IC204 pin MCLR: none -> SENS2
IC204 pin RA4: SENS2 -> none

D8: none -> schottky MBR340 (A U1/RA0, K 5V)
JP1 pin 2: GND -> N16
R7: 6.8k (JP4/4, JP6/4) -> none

(Your task):
The listing above is to be written out again word for word.

(Output for this exercise):
IC204 pin MCLR: none -> SENS2
IC204 pin RA4: SENS2 -> none

D8: none -> schottky MBR340 (A U1/RA0, K 5V)
JP1 pin 2: GND -> N16
R7: 6.8k (JP4/4, JP6/4) -> none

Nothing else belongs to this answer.